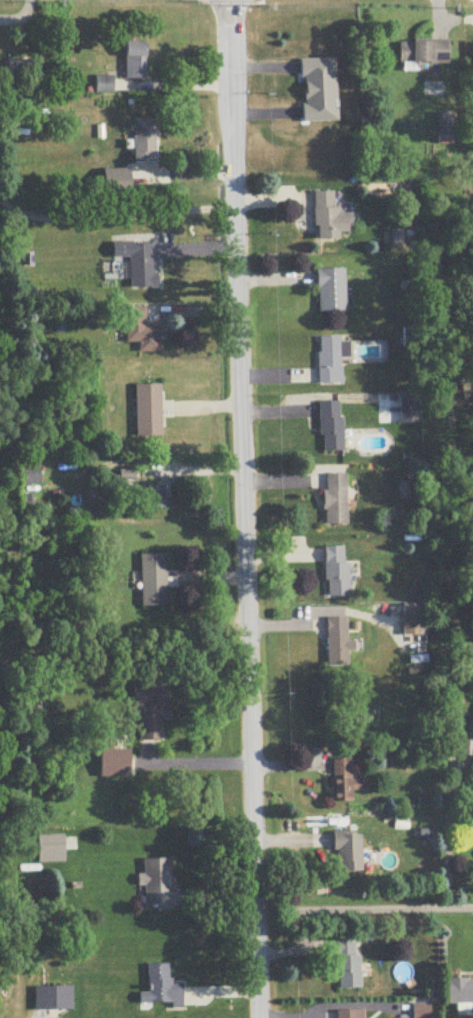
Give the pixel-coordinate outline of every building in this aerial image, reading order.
[(450,41),(399,41),(399,64),(450,64),(450,41)] [(146,80),(146,44),(126,44),(126,80),(146,80)] [(336,59),(302,60),(303,123),(338,122),(336,59)] [(32,80),(32,65),(8,65),(8,80),(32,80)] [(113,94),(113,77),(96,77),(96,94),(113,94)] [(157,120),(134,120),(134,165),(157,165),(157,120)] [(315,193),(316,241),(340,241),(340,233),(352,232),(351,215),(336,215),(336,193),(315,193)] [(156,244),(114,244),(114,260),(130,260),(131,290),(156,289),(156,244)] [(346,271),(319,271),(319,313),(346,313),(346,271)] [(127,344),(140,344),(140,353),(160,353),(160,328),(146,328),(146,308),(127,308),(127,344)] [(319,384),(344,384),(344,338),(319,338),(319,384)] [(137,437),(162,437),(162,386),(137,386),(137,437)] [(401,395),(401,424),(419,424),(419,395),(401,395)] [(342,402),(320,403),(322,452),(343,451),(342,402)] [(39,466),(23,467),(24,486),(40,485),(39,466)] [(325,474),(325,525),(347,525),(347,474),(325,474)] [(163,486),(144,486),(144,509),(163,509),(163,486)] [(325,547),(325,596),(347,596),(347,547),(325,547)] [(167,607),(167,555),(141,555),(141,607),(167,607)] [(404,612),(404,636),(422,636),(422,612),(404,612)] [(327,618),(327,665),(348,665),(348,618),(327,618)] [(171,720),(170,682),(134,683),(134,703),(140,703),(141,742),(162,742),(162,720),(171,720)] [(105,758),(105,774),(132,774),(132,758),(105,758)] [(332,758),(331,802),(352,803),(352,791),(365,791),(365,780),(353,780),(353,759),(332,758)] [(361,835),(337,835),(337,873),(361,873),(361,835)] [(64,863),(64,836),(37,836),(37,863),(64,863)] [(142,860),(143,909),(174,908),(172,859),(142,860)] [(361,989),(360,940),(336,941),(337,990),(361,989)] [(170,965),(149,965),(149,993),(139,993),(140,1008),(183,1008),(182,985),(170,986),(170,965)] [(472,1004),(472,980),(447,980),(447,1004),(472,1004)] [(35,987),(35,1011),(72,1011),(72,987),(35,987)]
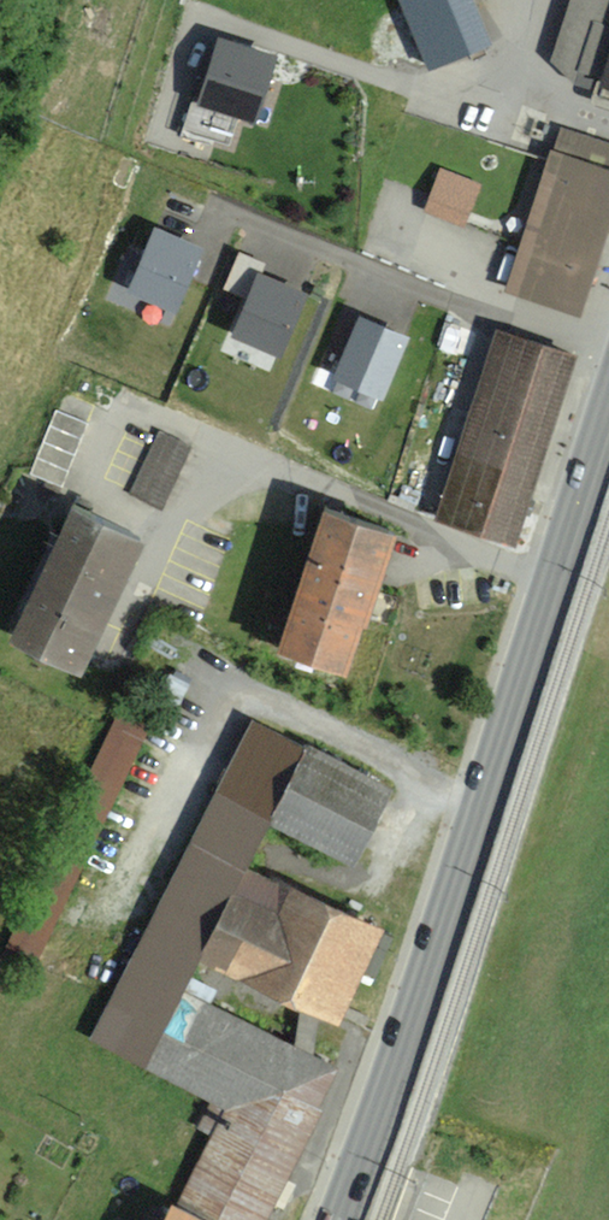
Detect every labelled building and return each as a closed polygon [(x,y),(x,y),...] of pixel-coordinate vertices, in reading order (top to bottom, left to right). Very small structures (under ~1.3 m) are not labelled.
[(418,2),(460,67),(507,37),(483,0),(399,0),(403,9),(418,2)] [(551,65),(576,84),(608,93),(608,0),(569,0),(551,65)] [(276,57),(215,39),(194,105),(255,124),(276,57)] [(561,129),(506,294),(584,320),(608,246),(608,145),(561,129)] [(476,187),(442,174),(428,210),(461,224),(476,187)] [(155,227),(126,293),(176,314),(204,247),(155,227)] [(236,252),(221,290),(243,299),(227,338),(281,361),(308,296),(260,276),(264,264),(236,252)] [(413,340),(362,316),(332,380),(383,404),(413,340)] [(518,549),(579,358),(497,332),(436,523),(518,549)] [(55,406),(31,469),(62,481),(86,418),(55,406)] [(191,447),(158,432),(129,495),(162,510),(191,447)] [(85,677),(147,540),(71,505),(9,643),(85,677)] [(399,534),(326,510),(279,651),(352,675),(399,534)] [(119,709),(4,959),(37,974),(152,724),(119,709)] [(206,1219),(269,1219),(343,1070),(188,994),(204,963),(251,867),(272,824),(309,749),(251,721),(92,1043),(224,1108),(176,1205),(206,1219)] [(358,866),(397,786),(312,744),(309,749),(272,824),(358,866)] [(340,1030),(387,934),(251,867),(204,963),(340,1030)] [(176,1205),(168,1219),(206,1219),(176,1205)]
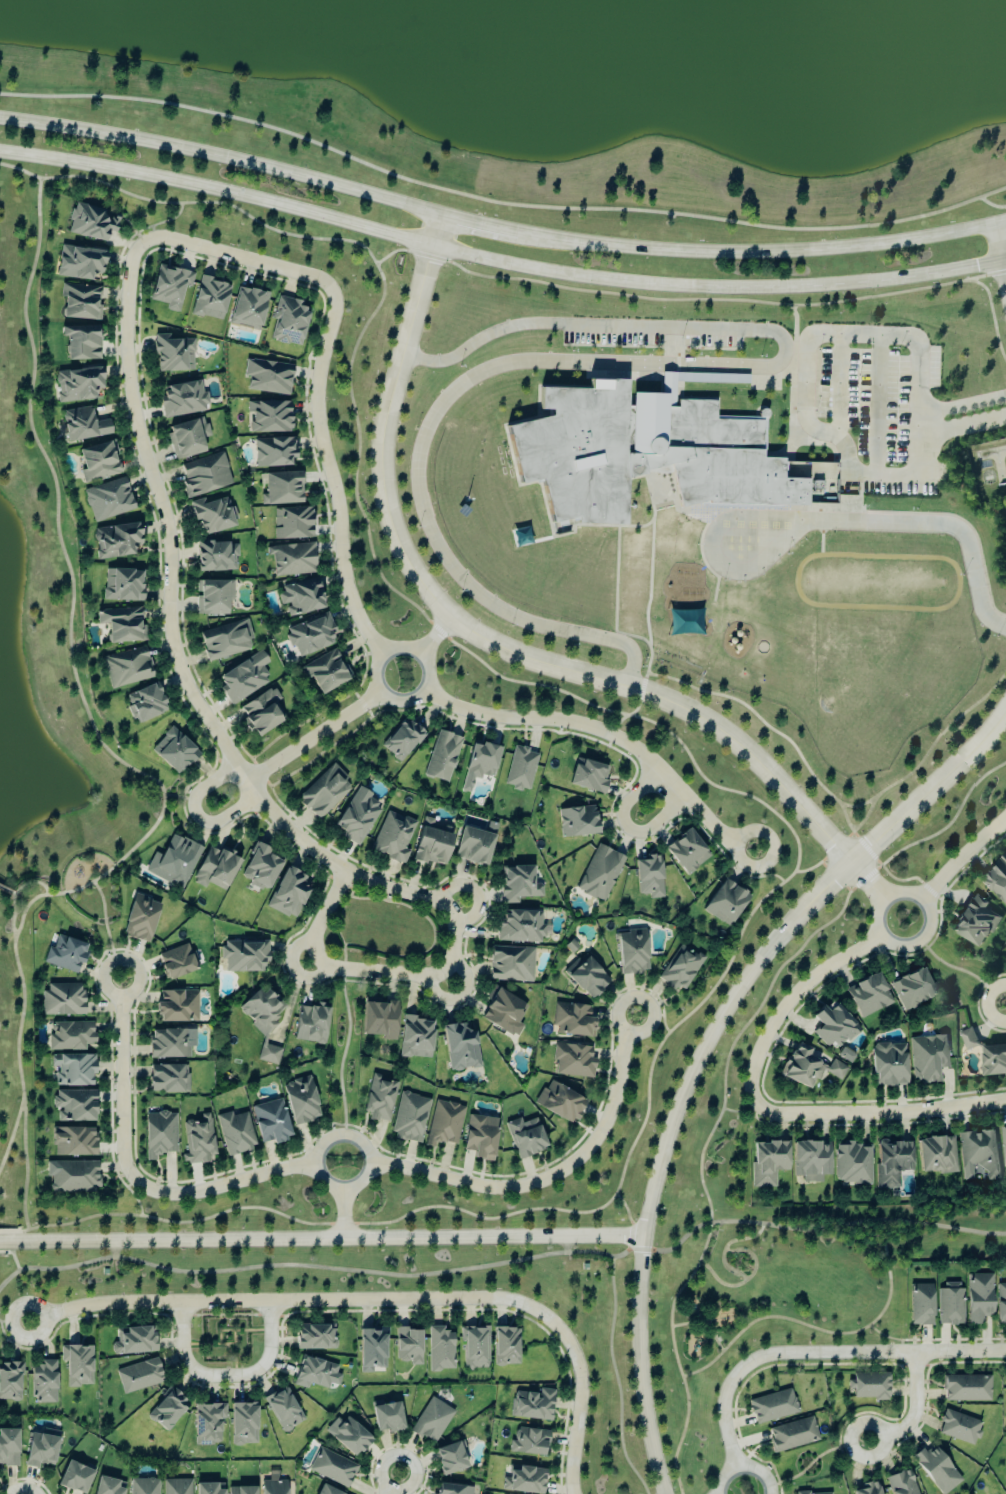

**ABOUT THIS TASK:** The full listing must come back exactly as written, with its pictures left out.

**REPLY TO THE TASK:**
Give the pixel-coordinate outline of every building in this aerial image, reading order.
[(450,41),(399,41),(399,64),(450,64),(450,41)] [(146,80),(146,44),(126,44),(126,80),(146,80)] [(336,59),(302,60),(303,123),(338,122),(336,59)] [(32,80),(32,65),(8,65),(8,80),(32,80)] [(113,94),(113,77),(96,77),(96,94),(113,94)] [(157,120),(134,120),(134,165),(157,165),(157,120)] [(315,193),(316,241),(340,241),(340,233),(352,232),(351,215),(336,215),(336,193),(315,193)] [(156,244),(114,244),(114,260),(130,260),(131,290),(156,289),(156,244)] [(346,271),(319,271),(319,313),(346,313),(346,271)] [(127,344),(140,344),(140,353),(160,353),(160,328),(146,328),(146,308),(127,308),(127,344)] [(319,384),(344,384),(344,338),(319,338),(319,384)] [(137,437),(162,437),(162,386),(137,386),(137,437)] [(401,395),(401,424),(419,424),(419,395),(401,395)] [(342,402),(320,403),(322,452),(343,451),(342,402)] [(39,466),(23,467),(24,486),(40,485),(39,466)] [(325,474),(325,525),(347,525),(347,474),(325,474)] [(163,486),(144,486),(144,509),(163,509),(163,486)] [(325,547),(325,596),(347,596),(347,547),(325,547)] [(167,607),(167,555),(141,555),(141,607),(167,607)] [(404,612),(404,636),(422,636),(422,612),(404,612)] [(327,618),(327,665),(348,665),(348,618),(327,618)] [(171,720),(170,682),(134,683),(134,703),(140,703),(141,742),(162,742),(162,720),(171,720)] [(105,758),(105,774),(132,774),(132,758),(105,758)] [(332,758),(331,802),(352,803),(352,791),(365,791),(365,780),(353,780),(353,759),(332,758)] [(361,835),(337,835),(337,873),(361,873),(361,835)] [(64,863),(64,836),(37,836),(37,863),(64,863)] [(142,860),(143,909),(174,908),(172,859),(142,860)] [(361,989),(360,940),(336,941),(337,990),(361,989)] [(170,965),(149,965),(149,993),(139,993),(140,1008),(183,1008),(182,985),(170,986),(170,965)] [(472,1004),(472,980),(447,980),(447,1004),(472,1004)] [(35,987),(35,1011),(72,1011),(72,987),(35,987)]
Detect every labelled building and return each as a closed polygon [(x,y),(x,y),...] of pixel-coordinate vertices, in reading order (top to bottom, left to right). Very small structures (under ~1.3 m) are not labelled.
[(418,2),(460,67),(507,37),(483,0),(399,0),(403,9),(418,2)] [(551,65),(576,84),(608,93),(608,0),(569,0),(551,65)] [(276,57),(215,39),(194,105),(255,124),(276,57)] [(561,129),(506,294),(584,320),(608,246),(608,145),(561,129)] [(476,187),(442,174),(428,210),(461,224),(476,187)] [(155,227),(126,293),(176,314),(204,247),(155,227)] [(236,252),(221,290),(243,299),(227,338),(281,361),(308,296),(260,276),(264,264),(236,252)] [(413,340),(362,316),(332,380),(383,404),(413,340)] [(518,549),(579,358),(497,332),(436,523),(518,549)] [(55,406),(31,469),(62,481),(86,418),(55,406)] [(191,447),(158,432),(129,495),(162,510),(191,447)] [(85,677),(147,540),(71,505),(9,643),(85,677)] [(399,534),(326,510),(279,651),(352,675),(399,534)] [(119,709),(4,959),(37,974),(152,724),(119,709)] [(206,1219),(269,1219),(343,1070),(188,994),(204,963),(251,867),(272,824),(309,749),(251,721),(92,1043),(224,1108),(176,1205),(206,1219)] [(358,866),(397,786),(312,744),(309,749),(272,824),(358,866)] [(340,1030),(387,934),(251,867),(204,963),(340,1030)] [(176,1205),(168,1219),(206,1219),(176,1205)]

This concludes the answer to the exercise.